# PROMPT:
From top to bottom, return the records that follow exactly.

# DATA FOR REVIEW:
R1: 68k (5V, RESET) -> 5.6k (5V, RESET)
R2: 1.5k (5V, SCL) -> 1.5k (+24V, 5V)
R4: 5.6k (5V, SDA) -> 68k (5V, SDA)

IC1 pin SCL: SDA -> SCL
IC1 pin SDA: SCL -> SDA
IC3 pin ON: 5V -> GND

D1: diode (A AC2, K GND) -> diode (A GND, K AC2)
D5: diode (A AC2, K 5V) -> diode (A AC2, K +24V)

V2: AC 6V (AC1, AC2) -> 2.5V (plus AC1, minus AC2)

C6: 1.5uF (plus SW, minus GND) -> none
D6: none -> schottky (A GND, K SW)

# REPLY TO THE EXERCISE:
R1: 68k (5V, RESET) -> 5.6k (5V, RESET)
R2: 1.5k (5V, SCL) -> 1.5k (+24V, 5V)
R4: 5.6k (5V, SDA) -> 68k (5V, SDA)

IC1 pin SCL: SDA -> SCL
IC1 pin SDA: SCL -> SDA
IC3 pin ON: 5V -> GND

D1: diode (A AC2, K GND) -> diode (A GND, K AC2)
D5: diode (A AC2, K 5V) -> diode (A AC2, K +24V)

V2: AC 6V (AC1, AC2) -> 2.5V (plus AC1, minus AC2)

C6: 1.5uF (plus SW, minus GND) -> none
D6: none -> schottky (A GND, K SW)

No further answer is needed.